Stored items
+ + +
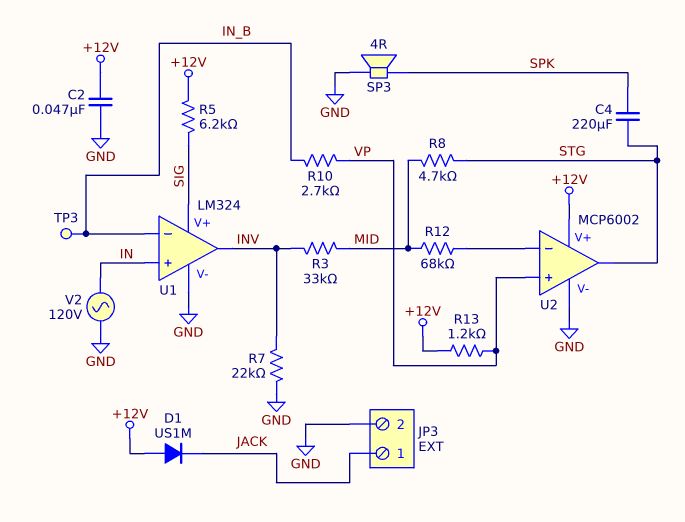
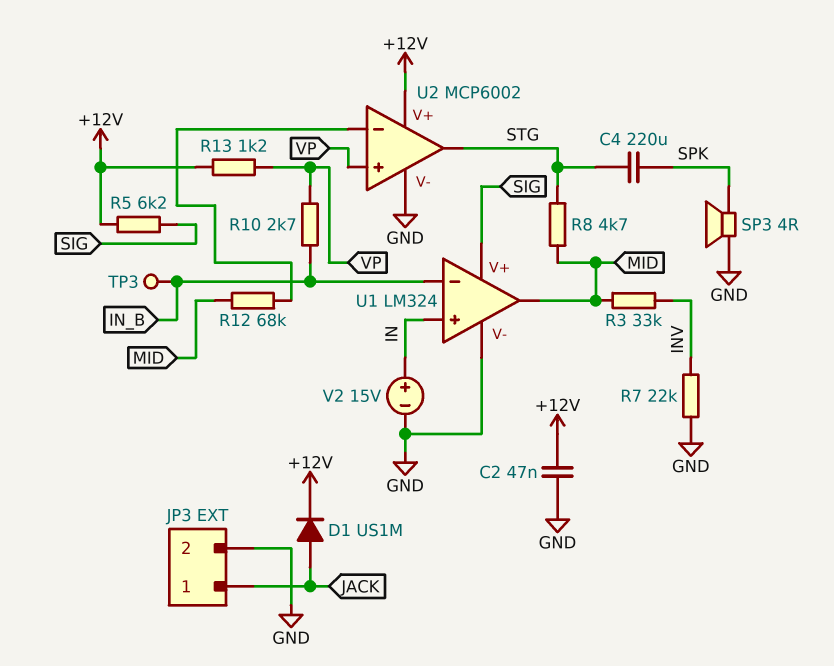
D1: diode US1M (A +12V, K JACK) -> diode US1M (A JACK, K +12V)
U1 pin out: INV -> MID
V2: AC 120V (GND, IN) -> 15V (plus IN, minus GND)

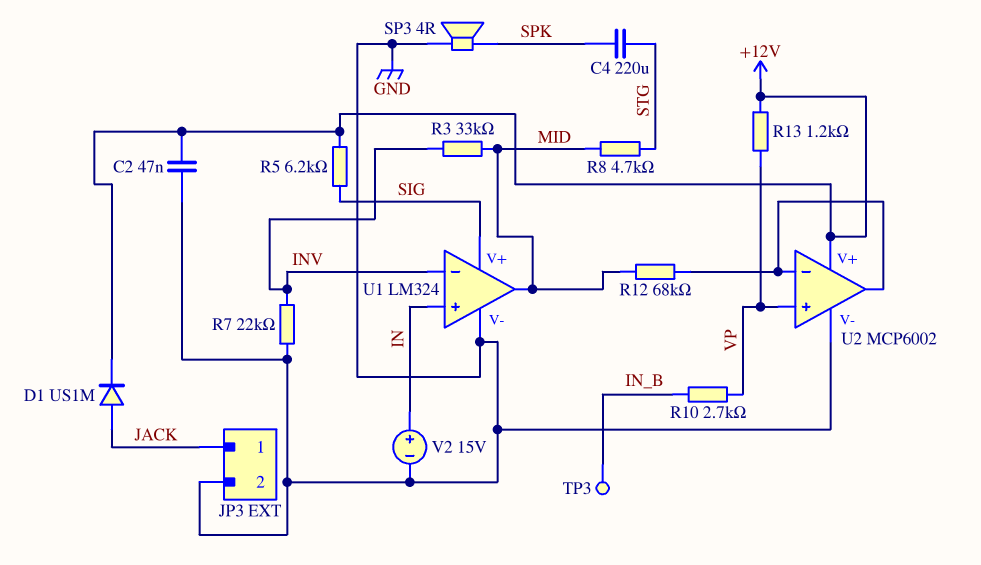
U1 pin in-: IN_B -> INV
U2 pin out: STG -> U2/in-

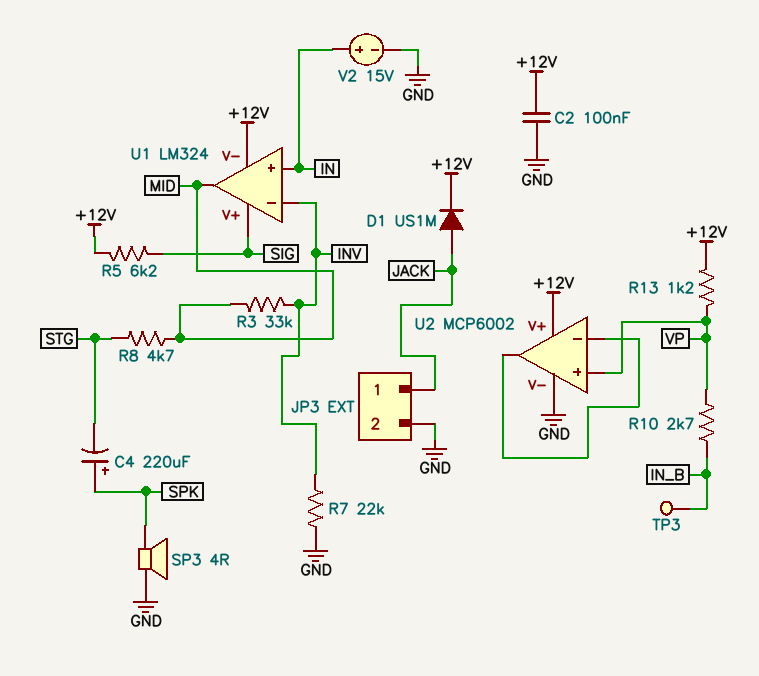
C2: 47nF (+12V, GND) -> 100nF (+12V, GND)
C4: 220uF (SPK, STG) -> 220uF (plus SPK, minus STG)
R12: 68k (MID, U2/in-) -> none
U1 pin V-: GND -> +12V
+ + +
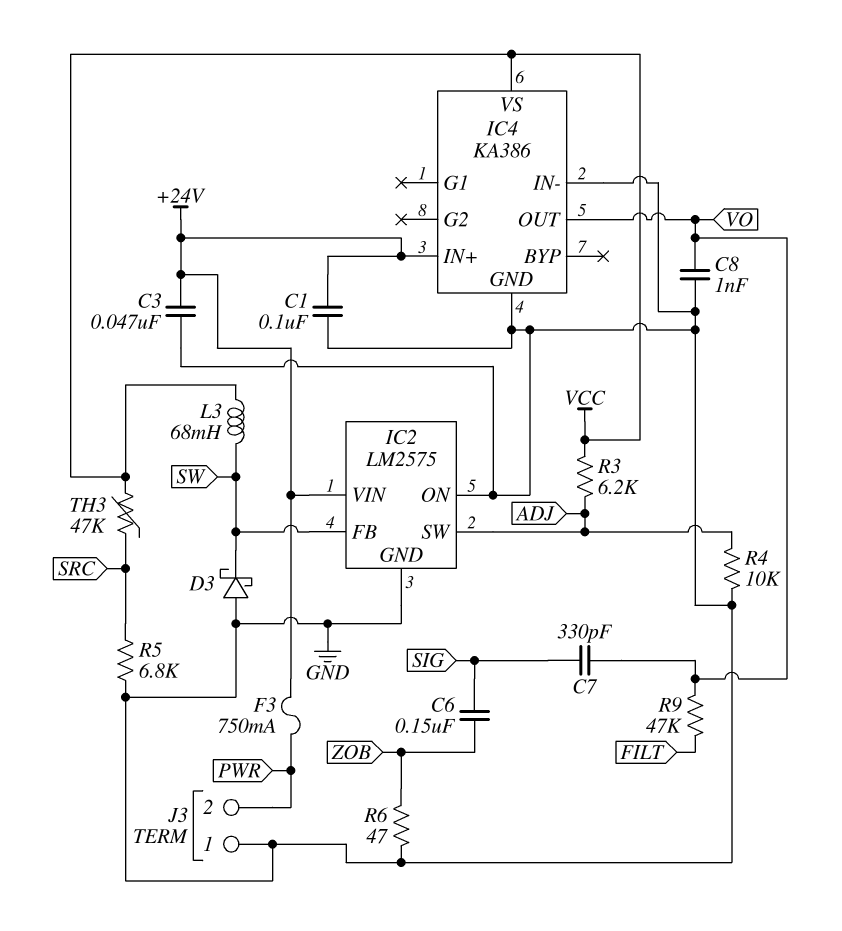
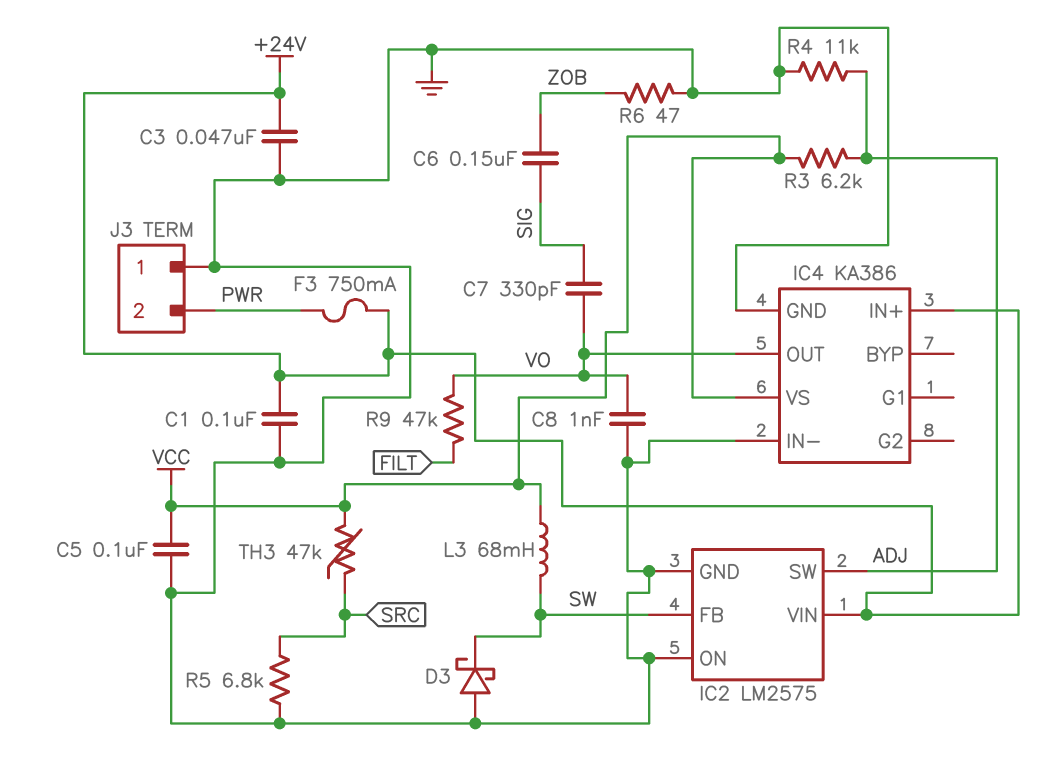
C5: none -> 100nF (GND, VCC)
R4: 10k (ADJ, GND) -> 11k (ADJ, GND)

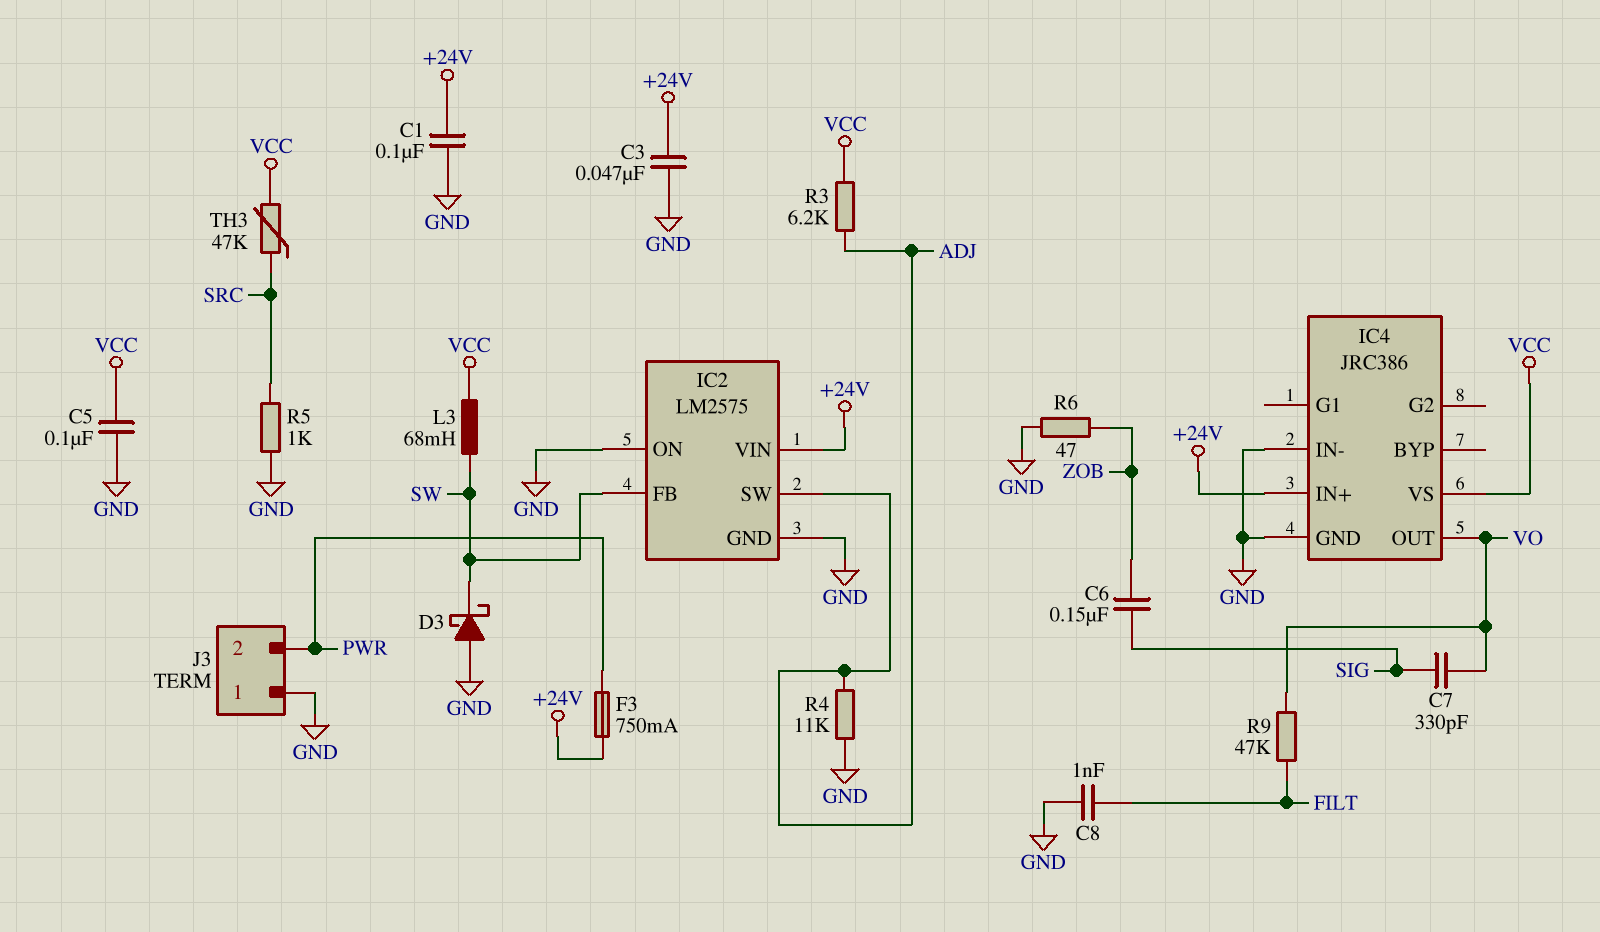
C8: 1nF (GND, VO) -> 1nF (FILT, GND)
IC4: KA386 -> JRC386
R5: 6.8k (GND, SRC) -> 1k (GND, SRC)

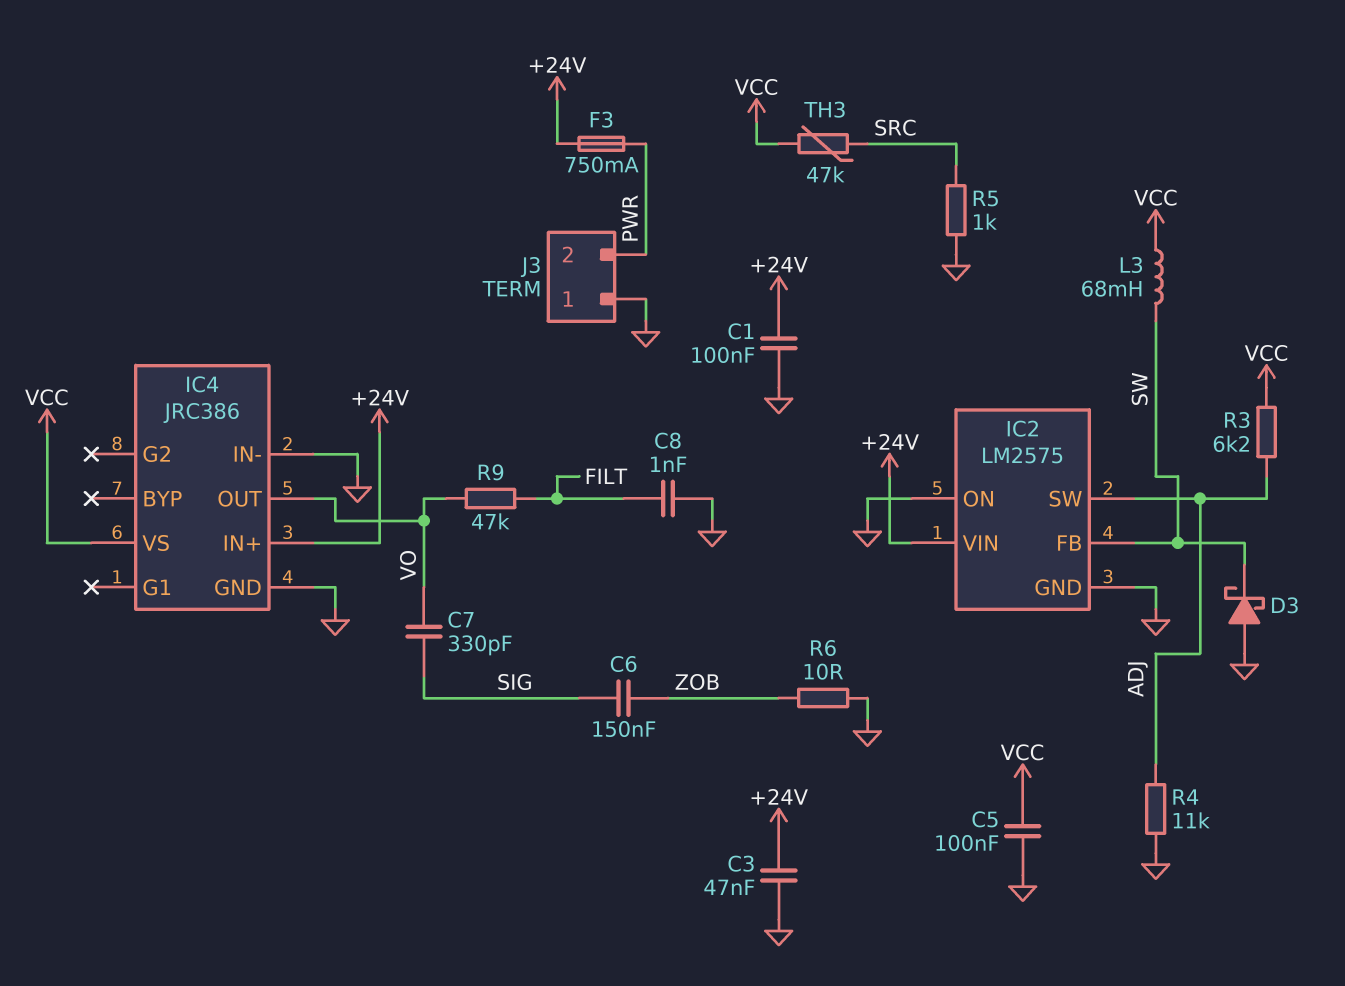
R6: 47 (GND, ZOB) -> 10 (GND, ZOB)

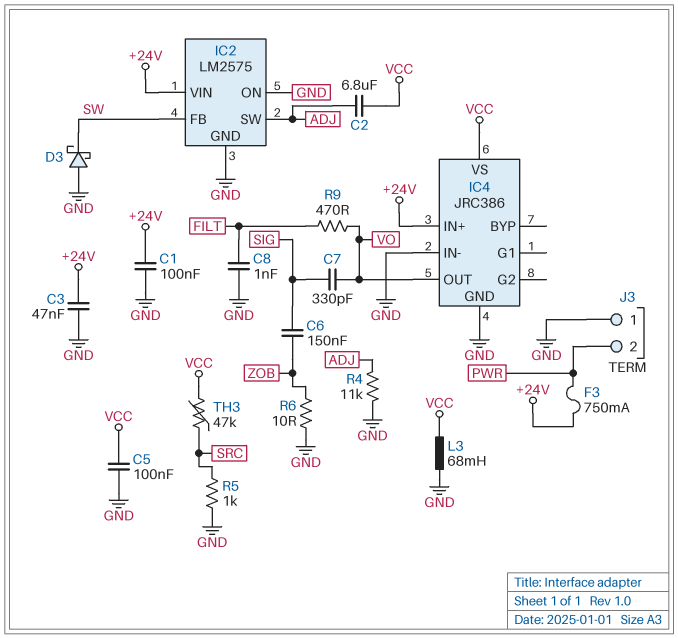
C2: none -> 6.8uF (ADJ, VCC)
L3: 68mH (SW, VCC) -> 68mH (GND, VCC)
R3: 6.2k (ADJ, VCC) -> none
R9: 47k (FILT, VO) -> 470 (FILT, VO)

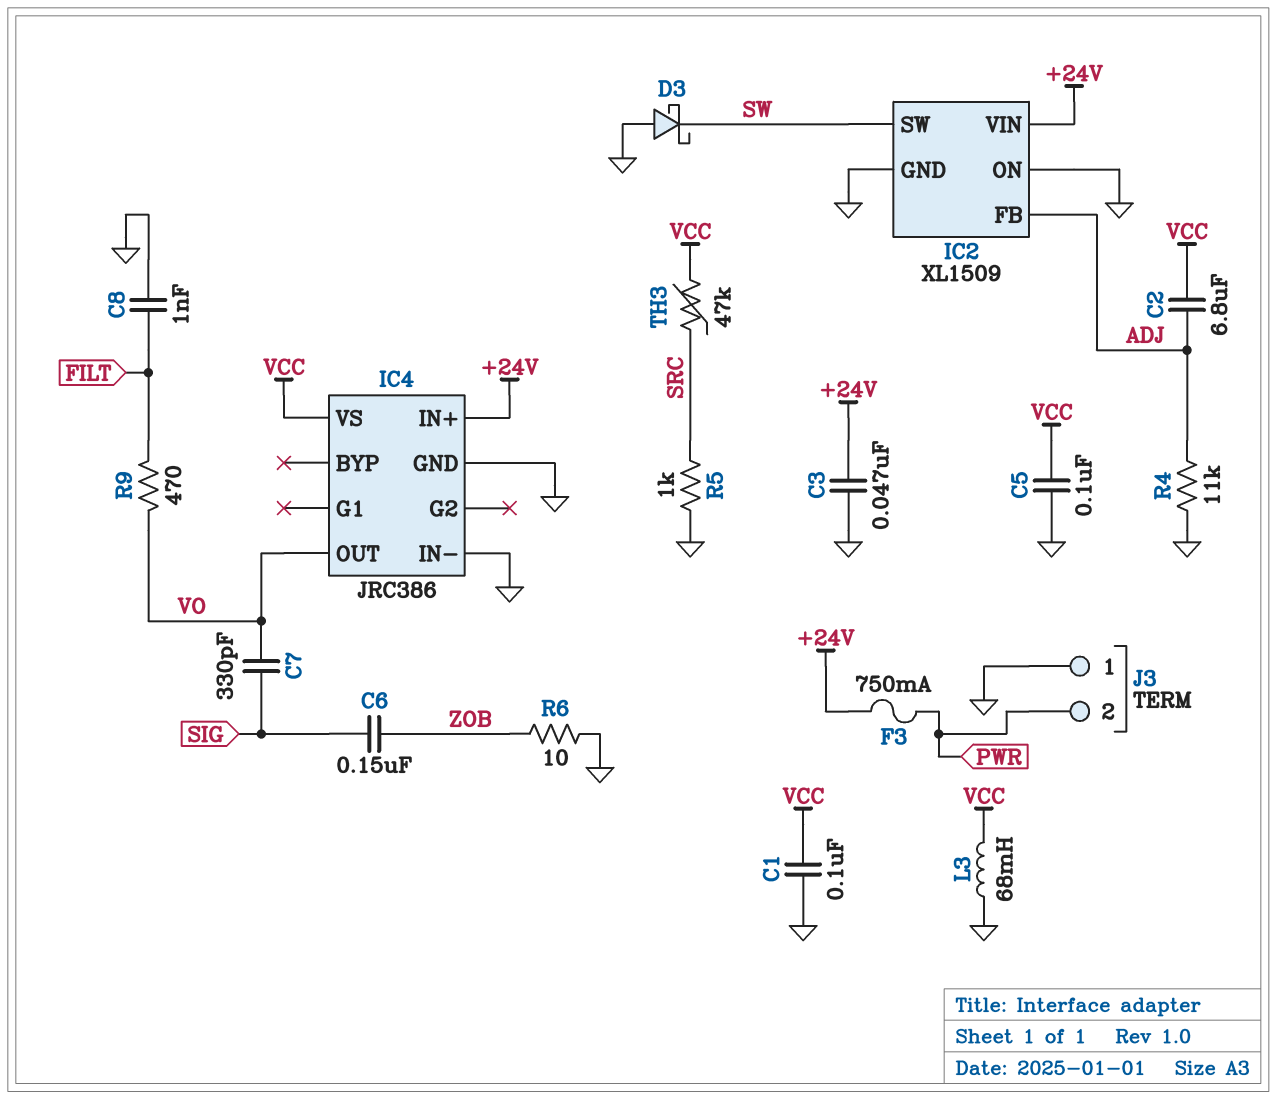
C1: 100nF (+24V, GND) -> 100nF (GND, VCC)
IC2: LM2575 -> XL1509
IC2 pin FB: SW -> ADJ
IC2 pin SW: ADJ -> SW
+ + +
▸ **ASSIGNED TASK**
The answer is the lines above from the one with "U2 pin out: STG" to the one with "U1 pin V-: GND -> +12V", set down exactly, with no pictures.

▸ **RESPONSE**
U2 pin out: STG -> U2/in-

C2: 47nF (+12V, GND) -> 100nF (+12V, GND)
C4: 220uF (SPK, STG) -> 220uF (plus SPK, minus STG)
R12: 68k (MID, U2/in-) -> none
U1 pin V-: GND -> +12V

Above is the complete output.